EXERCISE DATA
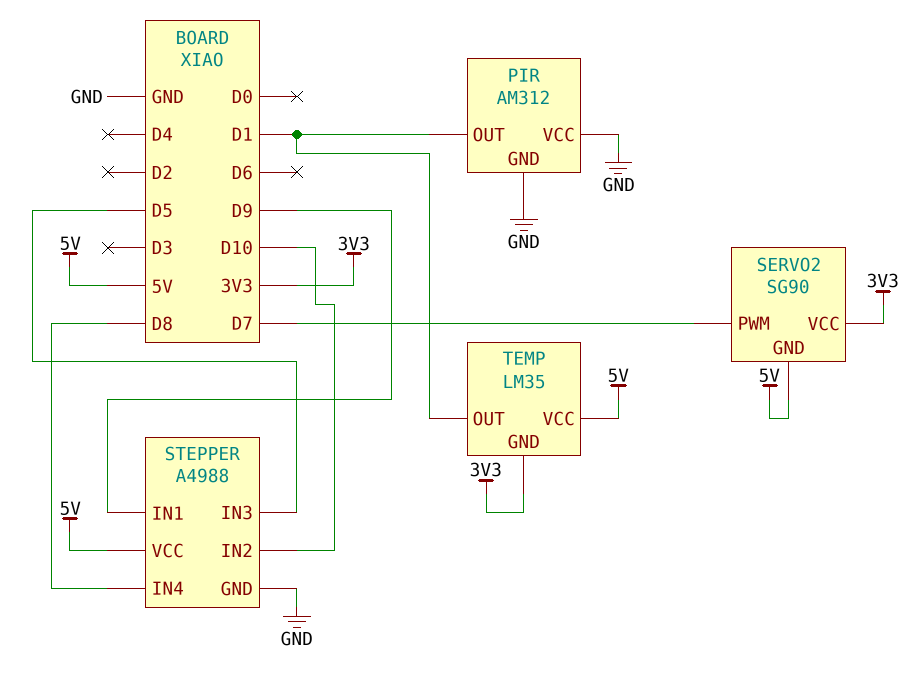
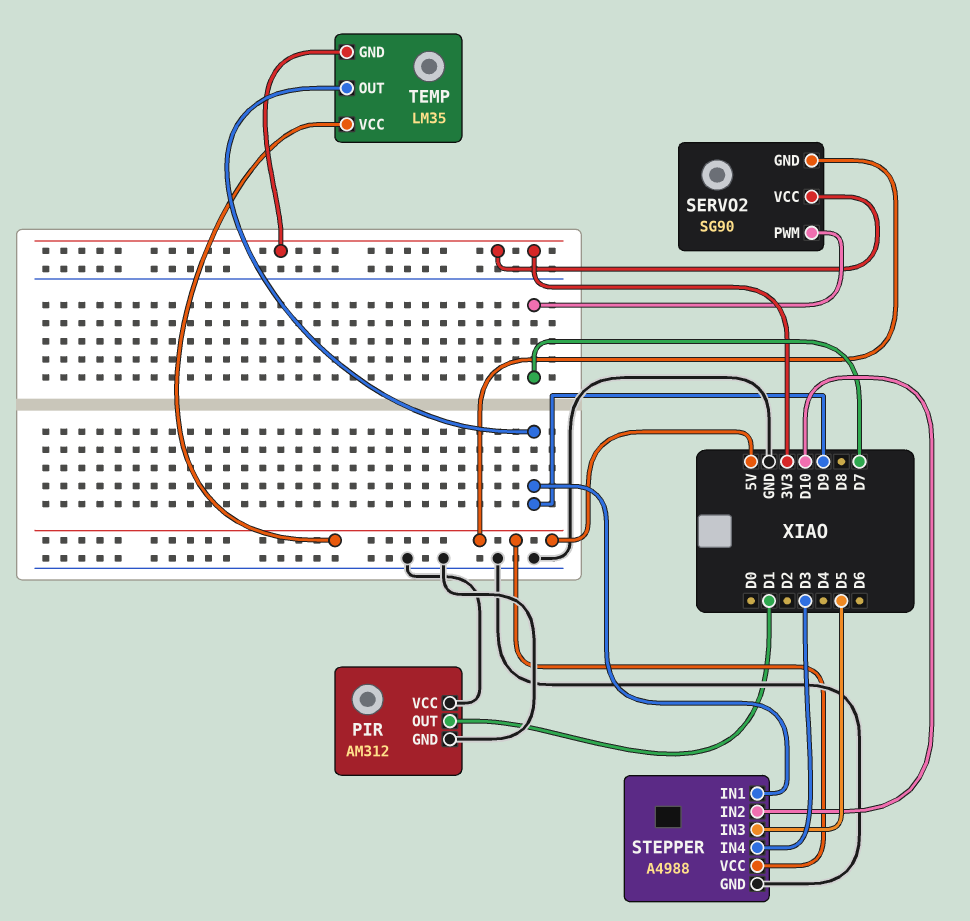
STEPPER pin IN4: D8 -> D3
TEMP pin OUT: D1 -> D9

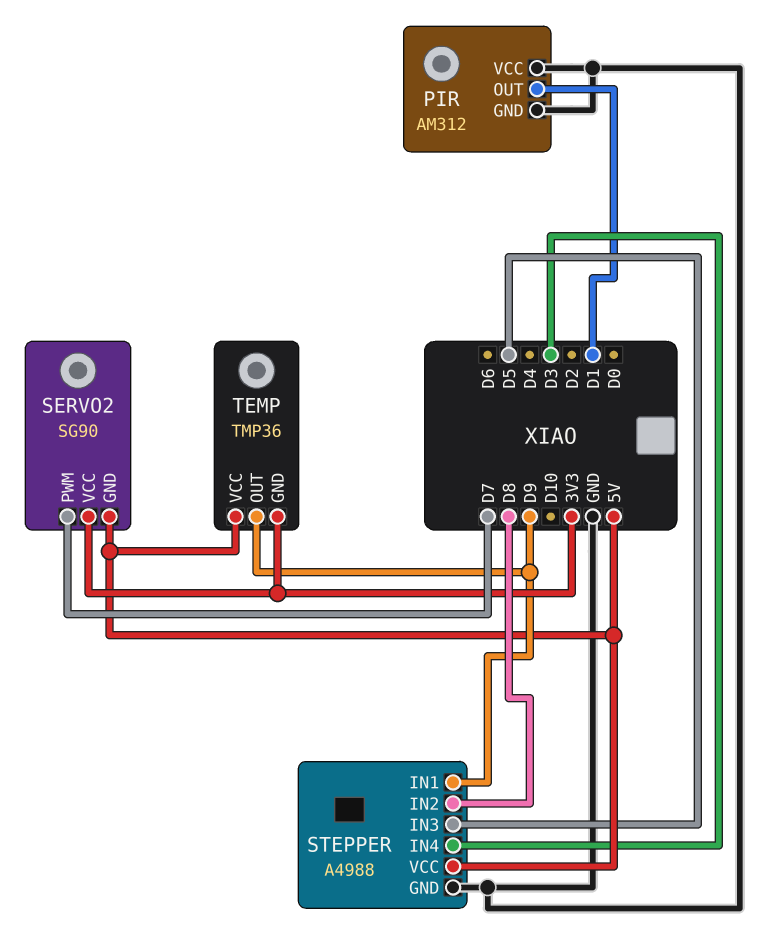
STEPPER pin IN2: D10 -> D8
TEMP: LM35 -> TMP36

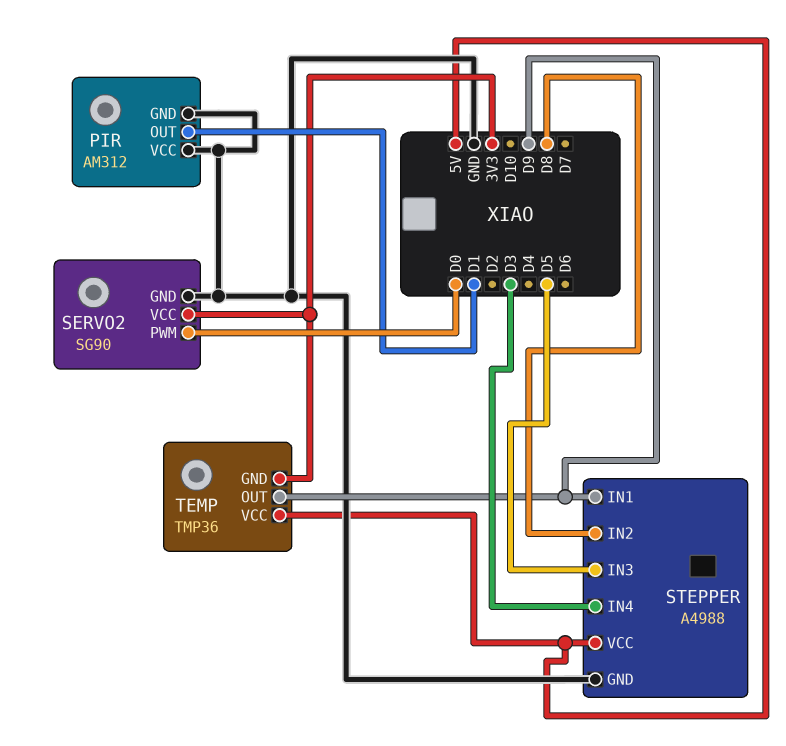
SERVO2 pin GND: 5V -> GND
SERVO2 pin PWM: D7 -> D0

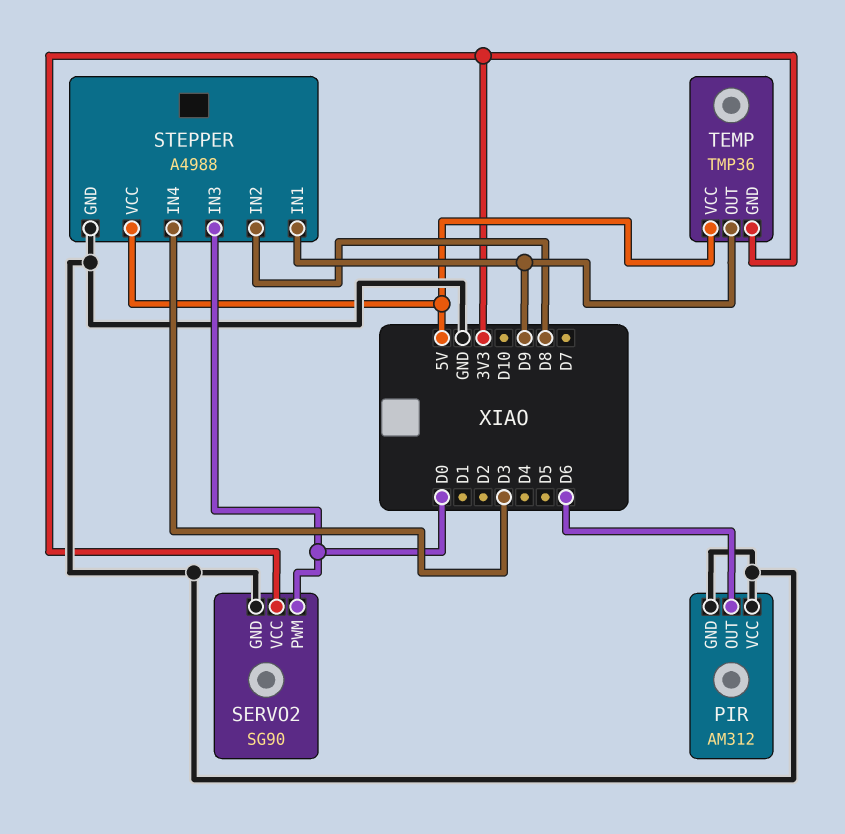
PIR pin OUT: D1 -> D6
STEPPER pin IN3: D5 -> D0

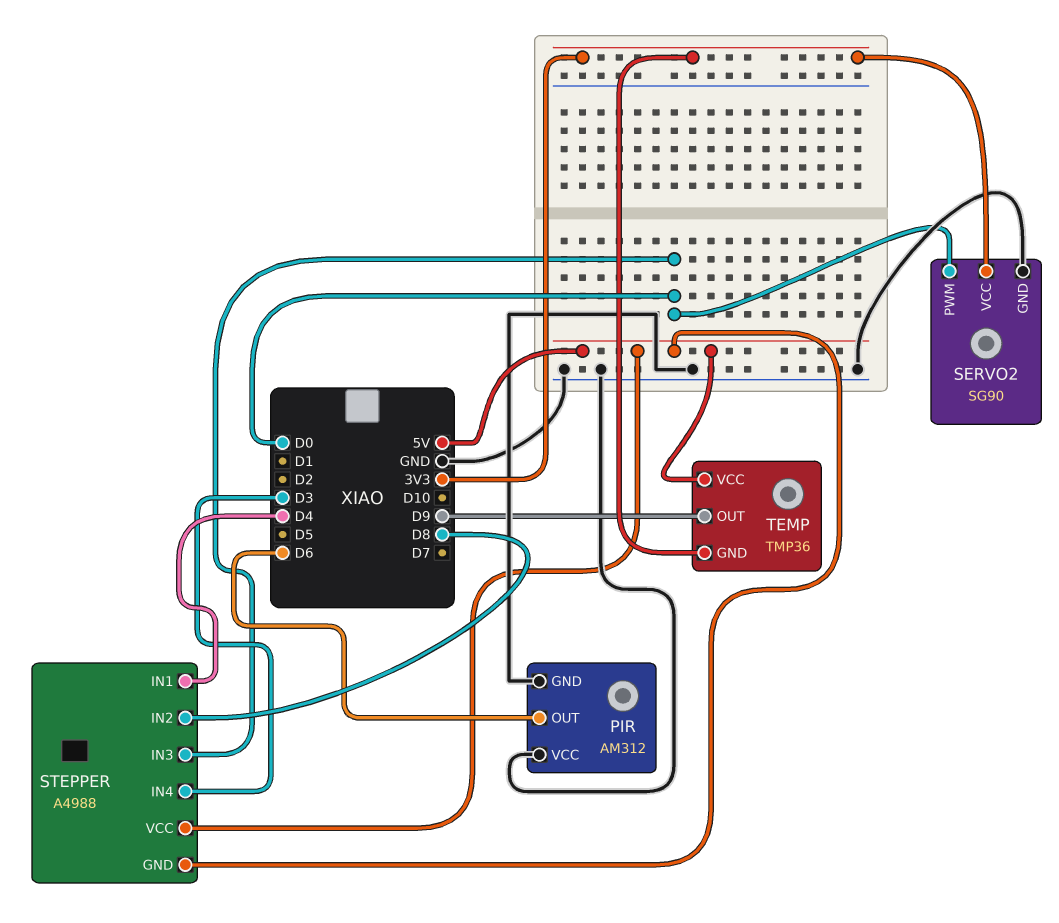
STEPPER pin GND: GND -> 5V
STEPPER pin IN1: D9 -> D4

EXERCISE BRIEF
Filter the listing above, keeping only the lines with "STEPPER".

ANSWER SECTION
STEPPER pin IN4: D8 -> D3
STEPPER pin IN2: D10 -> D8
STEPPER pin IN3: D5 -> D0
STEPPER pin GND: GND -> 5V
STEPPER pin IN1: D9 -> D4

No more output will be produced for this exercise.